*Request:*
Go through the data and tally the lines that hold the string "pink". Reply with the total alone.

*Data for processing:*

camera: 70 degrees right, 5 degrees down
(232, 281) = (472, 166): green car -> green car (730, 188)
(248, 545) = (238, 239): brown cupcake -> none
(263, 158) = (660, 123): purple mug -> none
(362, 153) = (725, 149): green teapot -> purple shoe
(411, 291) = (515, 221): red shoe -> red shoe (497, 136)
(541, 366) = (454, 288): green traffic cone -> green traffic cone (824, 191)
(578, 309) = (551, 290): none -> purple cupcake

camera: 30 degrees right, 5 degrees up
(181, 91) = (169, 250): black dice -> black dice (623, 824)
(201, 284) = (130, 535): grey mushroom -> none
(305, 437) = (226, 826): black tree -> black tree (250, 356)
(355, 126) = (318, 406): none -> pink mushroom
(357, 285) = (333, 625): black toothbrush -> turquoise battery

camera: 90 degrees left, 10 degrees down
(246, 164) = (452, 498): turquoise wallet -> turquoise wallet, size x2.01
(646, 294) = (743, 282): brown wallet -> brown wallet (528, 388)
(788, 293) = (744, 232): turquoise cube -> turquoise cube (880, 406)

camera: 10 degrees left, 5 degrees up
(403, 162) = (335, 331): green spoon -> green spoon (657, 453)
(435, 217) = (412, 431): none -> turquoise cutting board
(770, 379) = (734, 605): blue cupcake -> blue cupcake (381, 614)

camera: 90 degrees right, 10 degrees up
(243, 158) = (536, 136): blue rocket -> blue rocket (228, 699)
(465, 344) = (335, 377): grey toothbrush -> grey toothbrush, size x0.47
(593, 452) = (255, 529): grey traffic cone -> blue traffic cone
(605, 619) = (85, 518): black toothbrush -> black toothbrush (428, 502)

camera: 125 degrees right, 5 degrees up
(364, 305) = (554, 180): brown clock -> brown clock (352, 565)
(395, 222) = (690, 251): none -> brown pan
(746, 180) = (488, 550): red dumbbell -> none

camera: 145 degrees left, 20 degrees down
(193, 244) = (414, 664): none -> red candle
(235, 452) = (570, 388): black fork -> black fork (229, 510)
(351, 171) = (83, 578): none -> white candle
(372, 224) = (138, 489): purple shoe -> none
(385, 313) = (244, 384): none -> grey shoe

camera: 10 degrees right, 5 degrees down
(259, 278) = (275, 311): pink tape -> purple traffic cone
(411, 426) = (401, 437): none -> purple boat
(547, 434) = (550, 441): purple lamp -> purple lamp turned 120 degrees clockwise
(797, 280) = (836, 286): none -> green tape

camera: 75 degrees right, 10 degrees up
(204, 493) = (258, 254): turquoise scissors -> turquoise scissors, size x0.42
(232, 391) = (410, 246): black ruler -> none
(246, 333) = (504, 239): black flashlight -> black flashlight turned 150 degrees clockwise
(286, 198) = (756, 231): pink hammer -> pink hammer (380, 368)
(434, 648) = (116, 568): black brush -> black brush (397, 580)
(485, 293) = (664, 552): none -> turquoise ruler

*Exercise solution:*
3